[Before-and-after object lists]
+++++

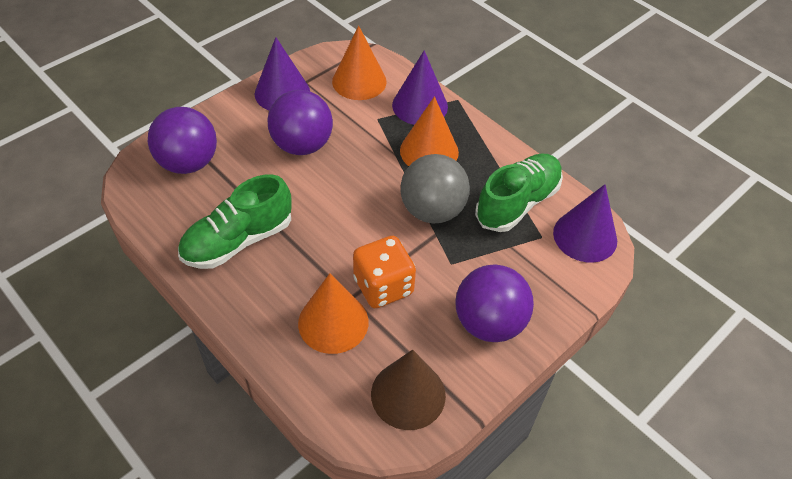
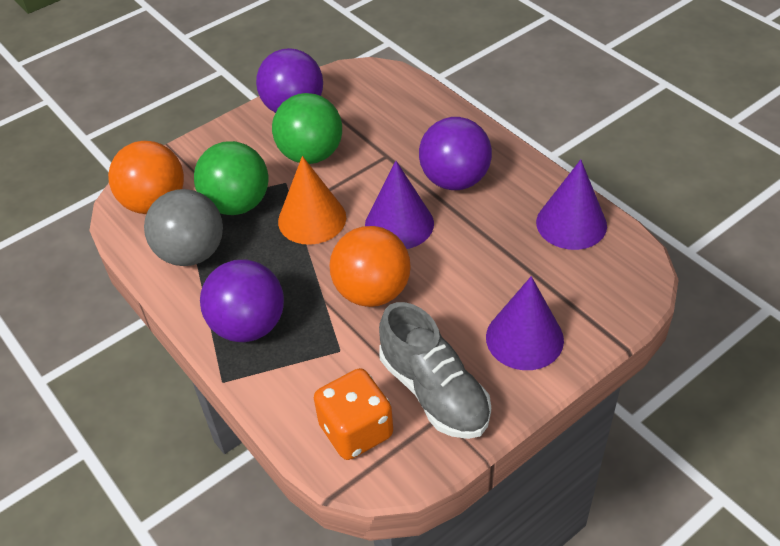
brown cone: 1 -> 0
green ball: 0 -> 2
green shoe: 2 -> 0
grey shoe: 0 -> 1
orange ball: 0 -> 2
orange cone: 3 -> 1

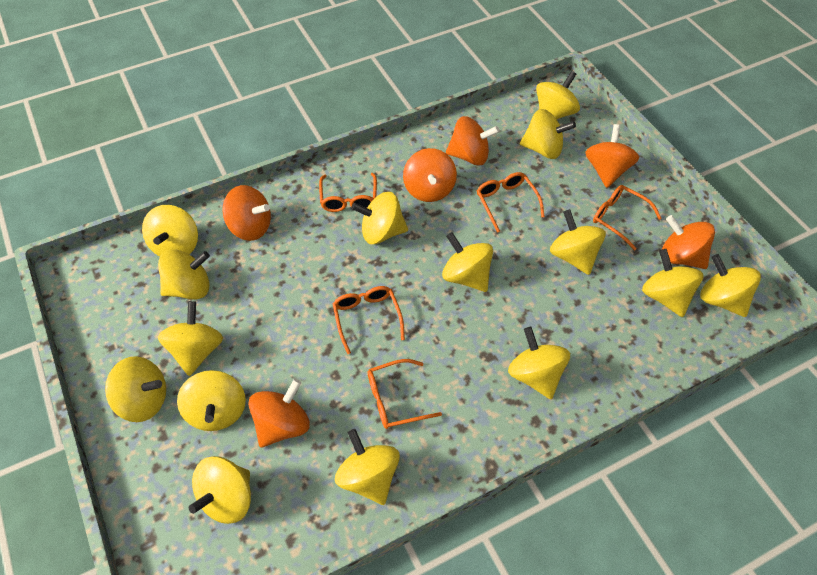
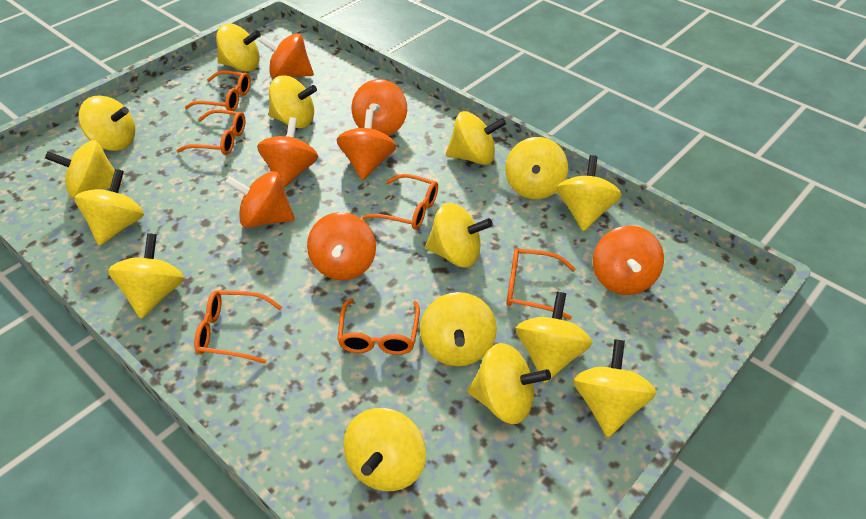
orange glasses: 5 -> 6
orange spinning top: 6 -> 7

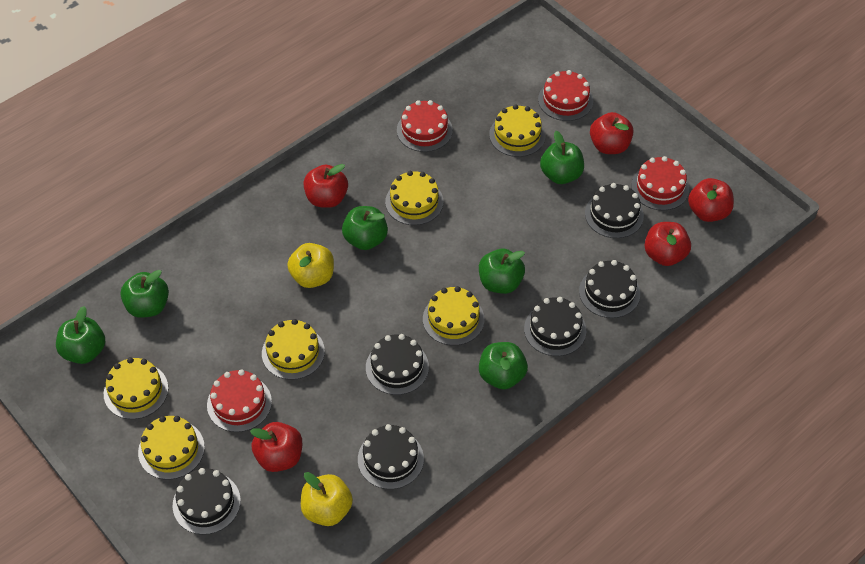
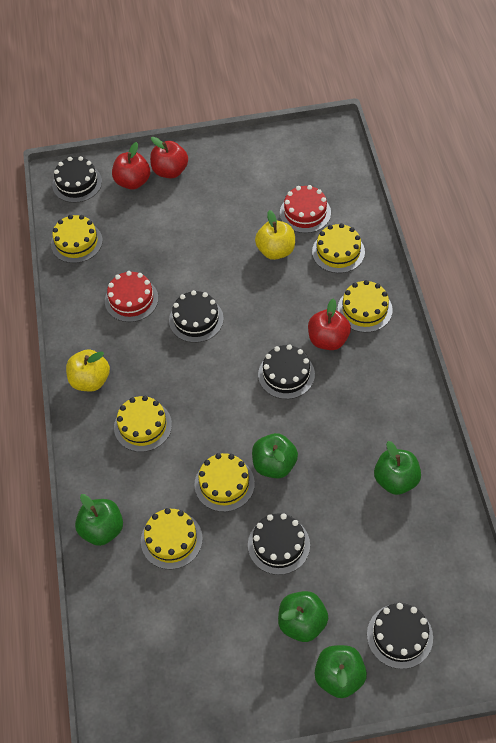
black cake: 6 -> 5
green apple: 6 -> 5
red apple: 5 -> 3
red cake: 4 -> 2

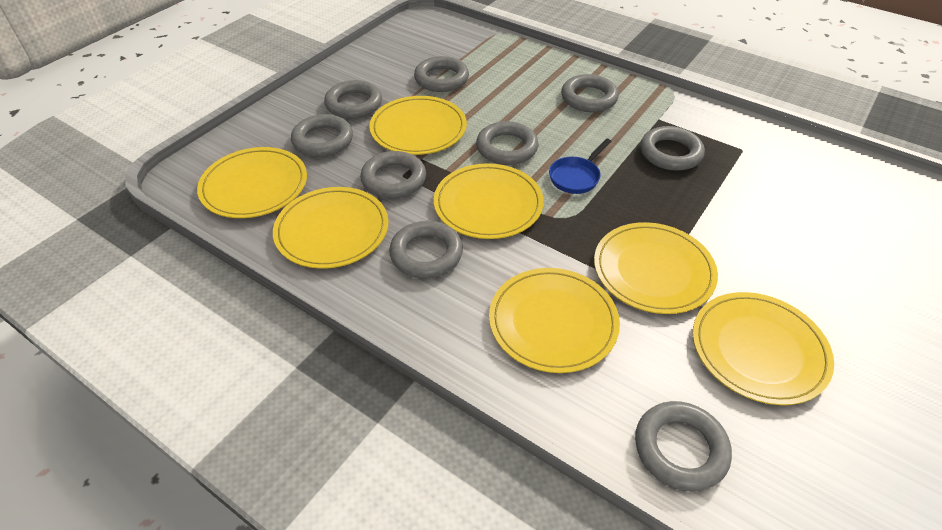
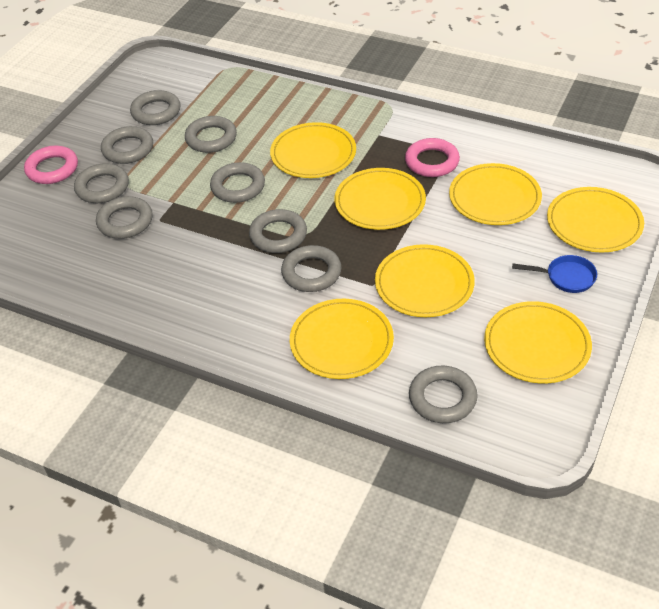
pink ring: 0 -> 2

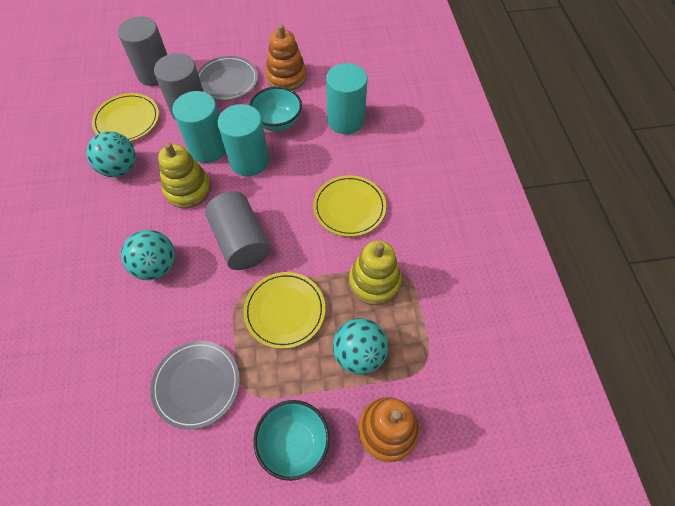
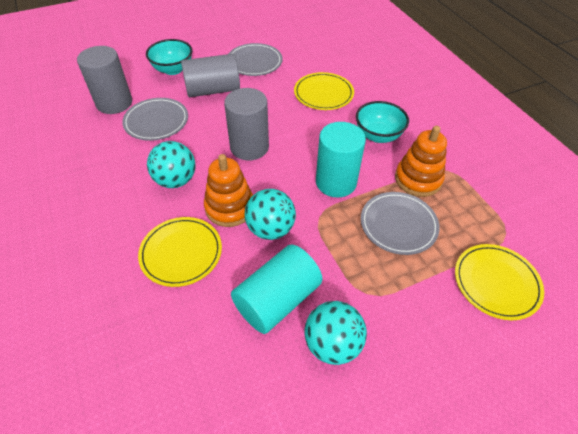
grey plate: 2 -> 3
turquoise cylinder: 3 -> 2
yellow stacking toy: 2 -> 0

+++++

Aim of the task → Nothing but the lines from the one containing "orange glasses: 5 -> 6" through the end of the entries should be written out, exactly and without pictures.

Answer box →
orange glasses: 5 -> 6
orange spinning top: 6 -> 7

black cake: 6 -> 5
green apple: 6 -> 5
red apple: 5 -> 3
red cake: 4 -> 2

pink ring: 0 -> 2

grey plate: 2 -> 3
turquoise cylinder: 3 -> 2
yellow stacking toy: 2 -> 0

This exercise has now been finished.